- _Records for the task_:
▬▬▬▬▬▬▬▬▬▬

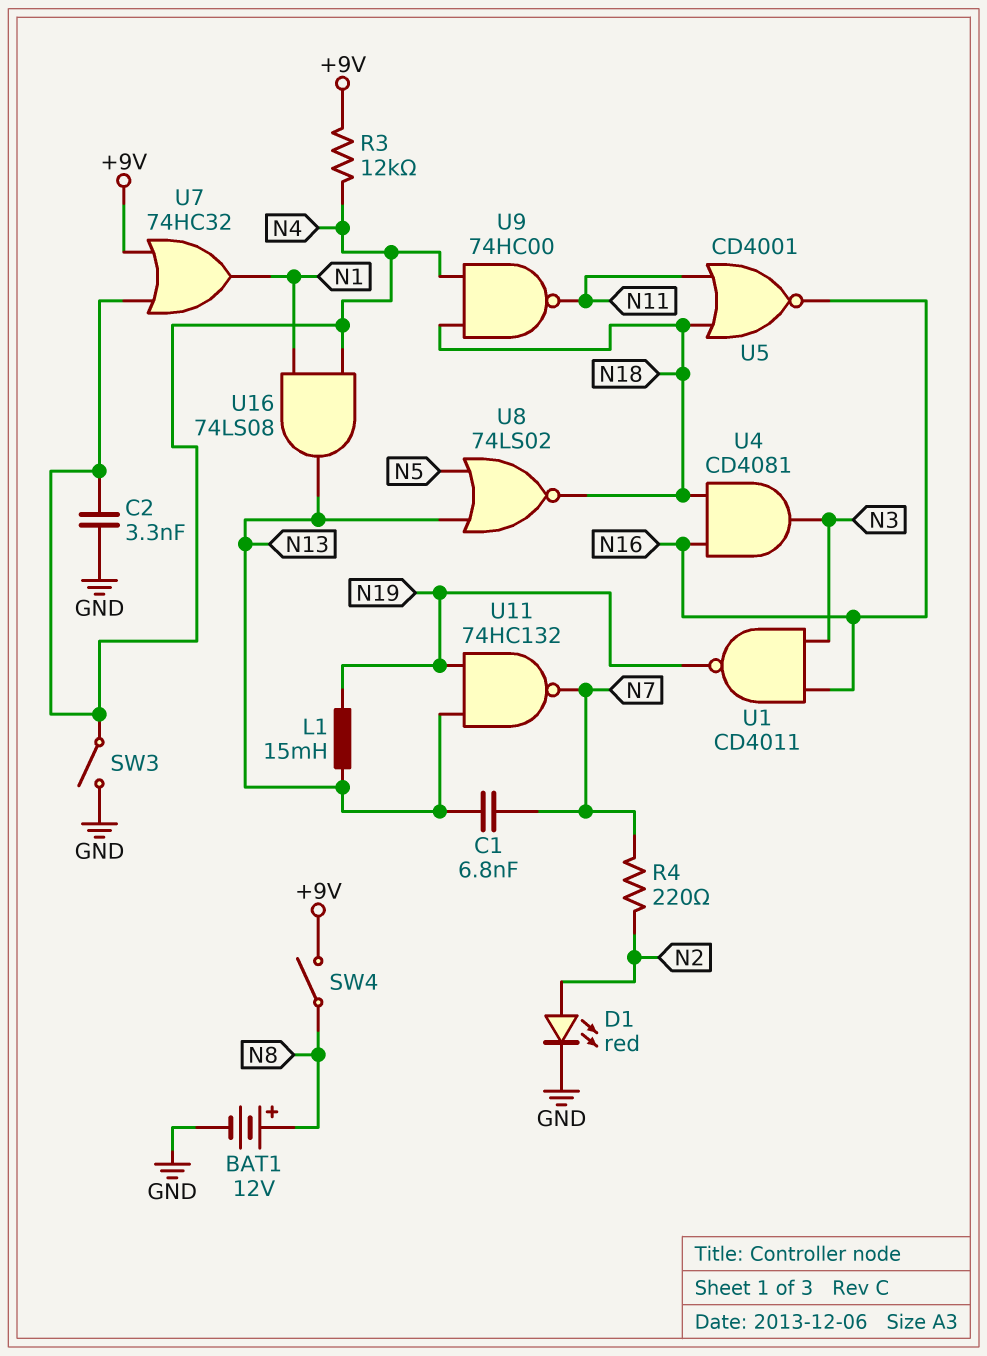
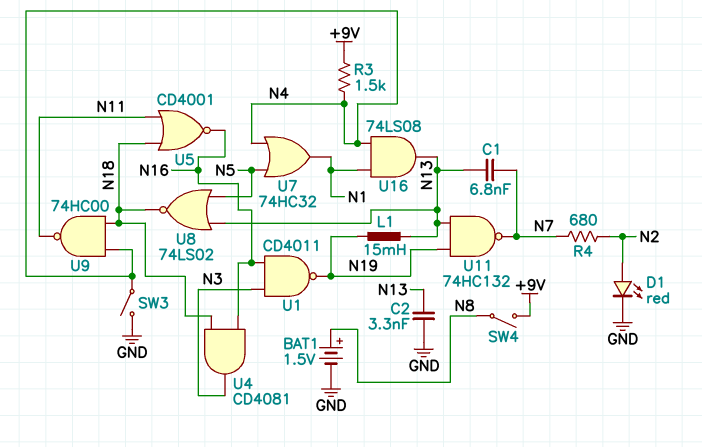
BAT1: 12V (plus N8, minus GND) -> 1.5V (plus N8, minus GND)
C2: 3.3nF (GND, N4) -> 3.3nF (GND, N13)
R3: 12k (+9V, N4) -> 1.5k (+9V, N4)
R4: 220 (N2, N7) -> 680 (N2, N7)
U7: OR 74HC32 (in +9V, in N4, out N1) -> OR 74HC32 (in N4, in N5, out N1)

▬▬▬▬▬▬▬▬▬▬

- _Problem_:
Leave the pictures aside and give the records above back word for word.

- _Task response_:
BAT1: 12V (plus N8, minus GND) -> 1.5V (plus N8, minus GND)
C2: 3.3nF (GND, N4) -> 3.3nF (GND, N13)
R3: 12k (+9V, N4) -> 1.5k (+9V, N4)
R4: 220 (N2, N7) -> 680 (N2, N7)
U7: OR 74HC32 (in +9V, in N4, out N1) -> OR 74HC32 (in N4, in N5, out N1)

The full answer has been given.